### AIM OF THE TASK
Collect the lines of the entries where "minus" shows up.

(Change listing data)

○ ○ ○ ○ ○

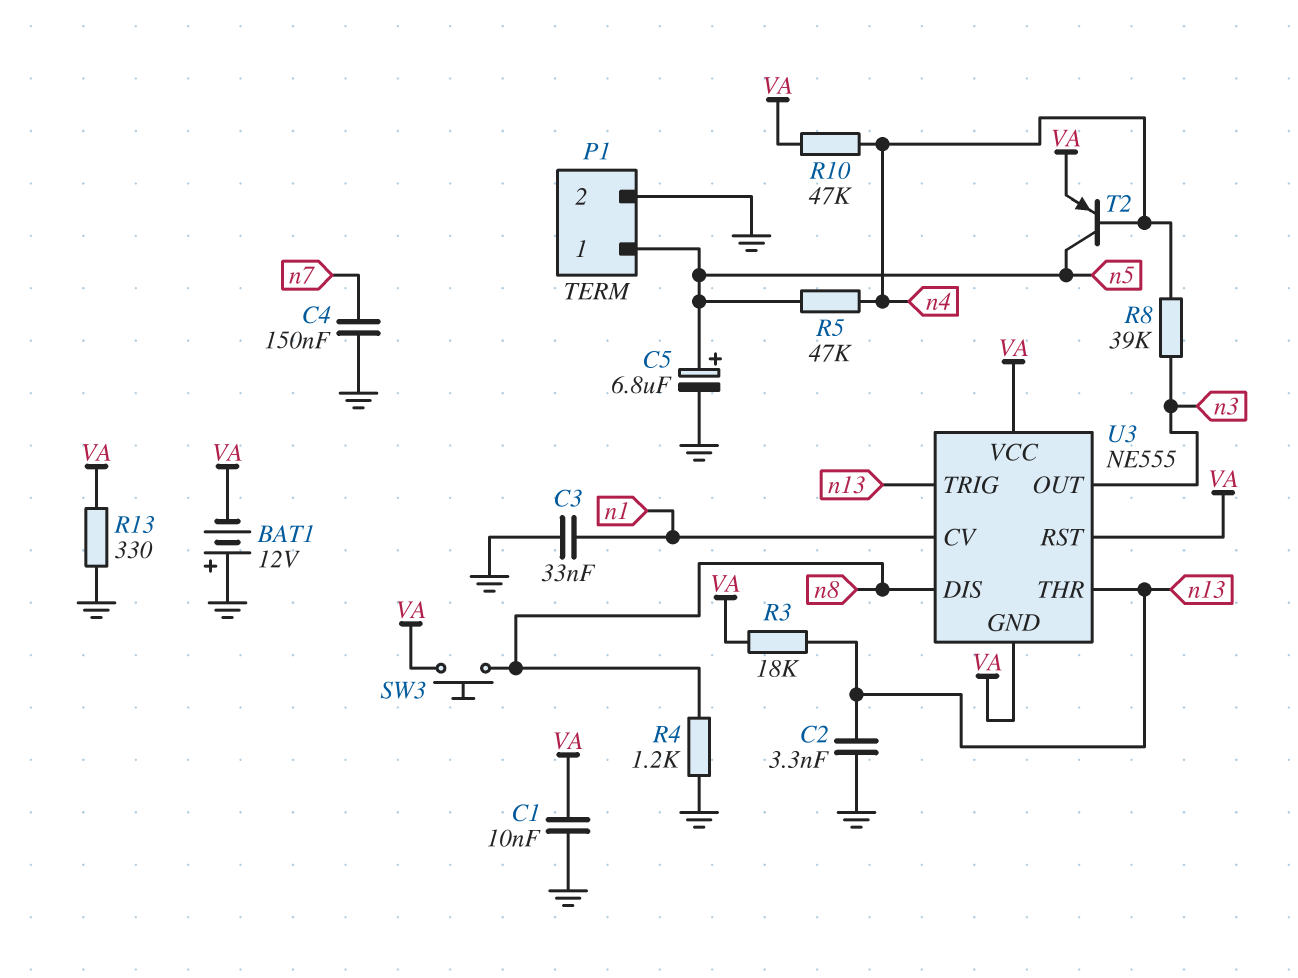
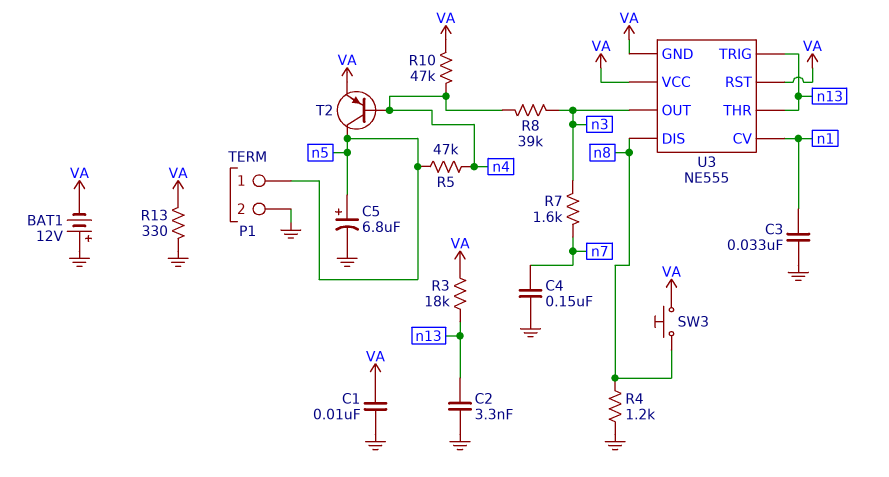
R7: none -> 1.6k (n3, n7)

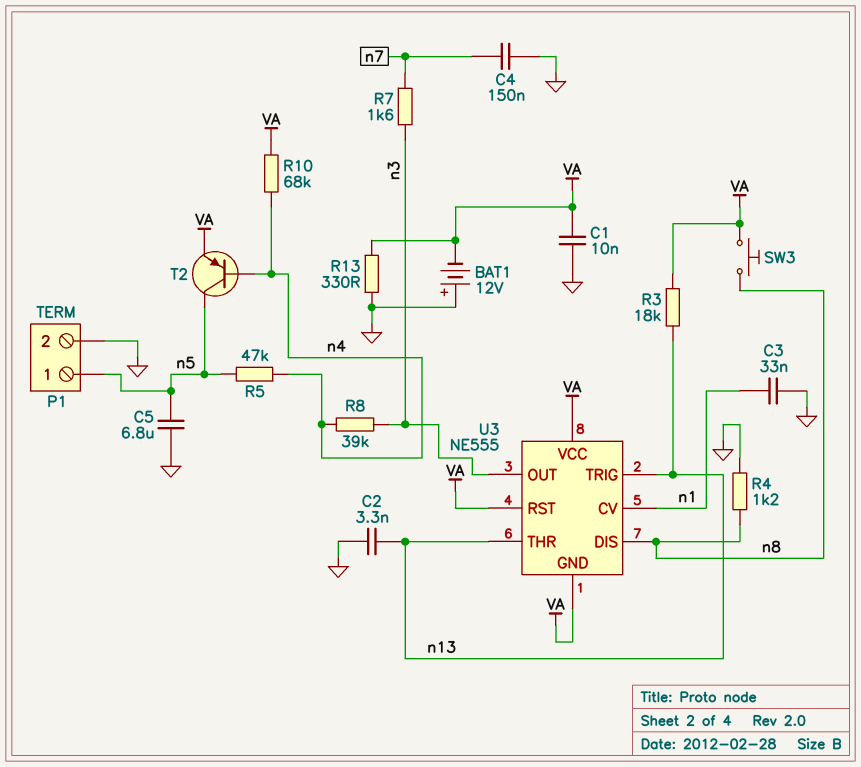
C5: 6.8uF (plus n5, minus GND) -> 6.8uF (GND, n5)
R10: 47k (VA, n4) -> 68k (VA, n4)

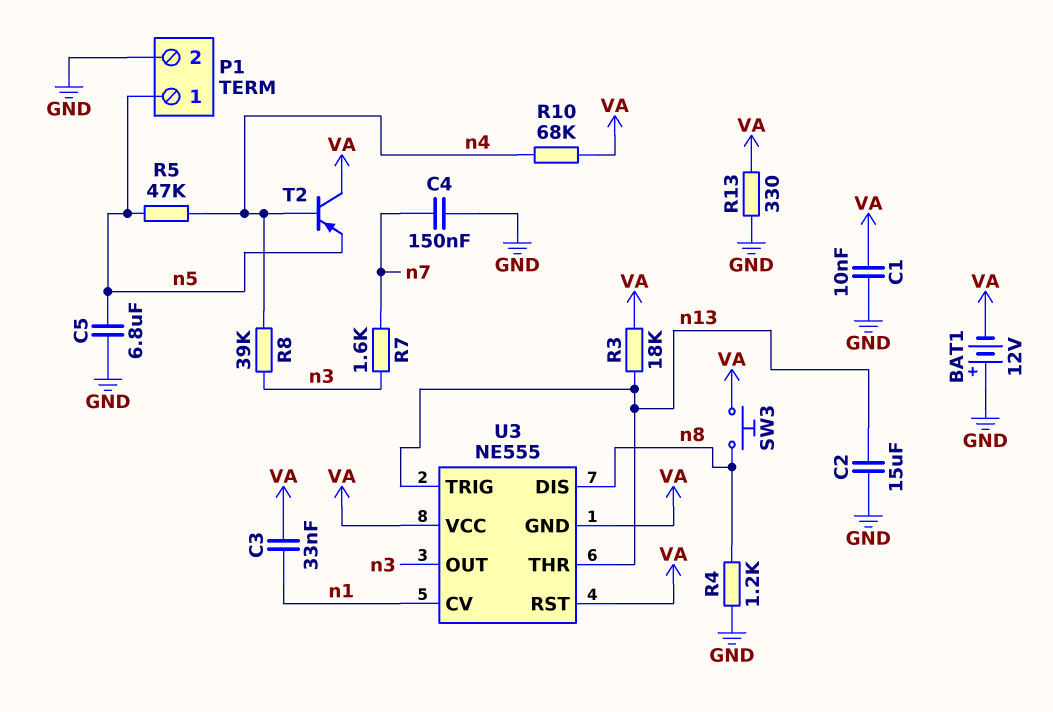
C2: 3.3nF (GND, n13) -> 15uF (GND, n13)
C3: 33nF (GND, n1) -> 33nF (VA, n1)
T2: PNP (B n4, C n5, E VA) -> PNP (B n4, C VA, E n5)

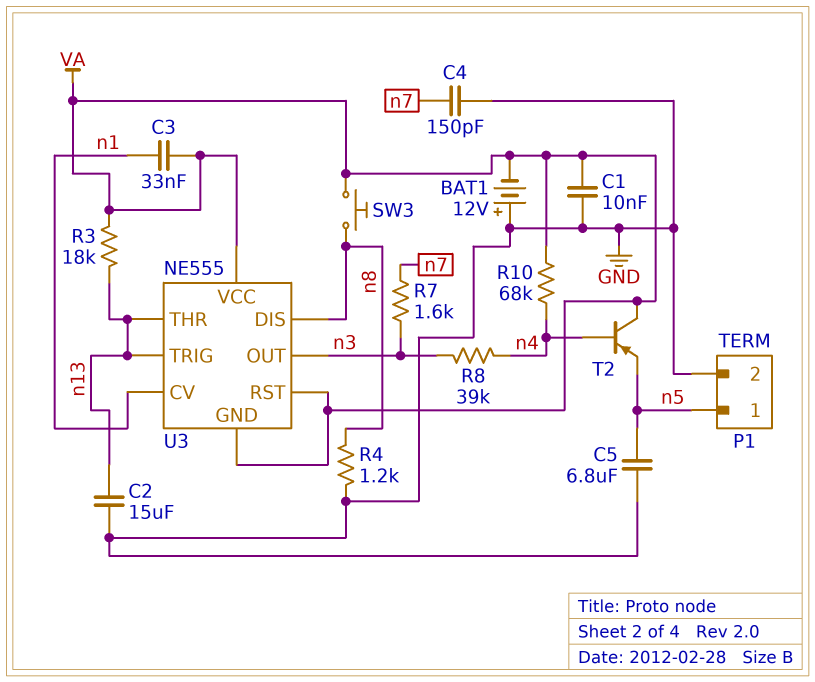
C4: 150nF (GND, n7) -> 150pF (GND, n7)
R5: 47k (n4, n5) -> none
R13: 330 (GND, VA) -> none

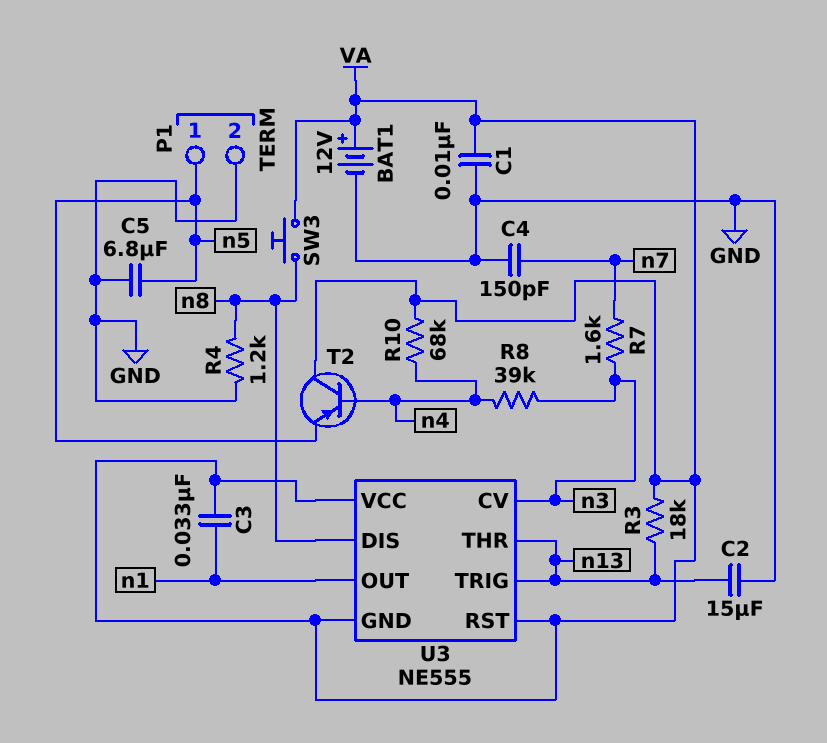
BAT1: 12V (plus GND, minus VA) -> 12V (plus VA, minus GND)
U3 pin CV: n1 -> n3
U3 pin OUT: n3 -> n1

○ ○ ○ ○ ○

### WRITTEN SOLUTION
C5: 6.8uF (plus n5, minus GND) -> 6.8uF (GND, n5)
BAT1: 12V (plus GND, minus VA) -> 12V (plus VA, minus GND)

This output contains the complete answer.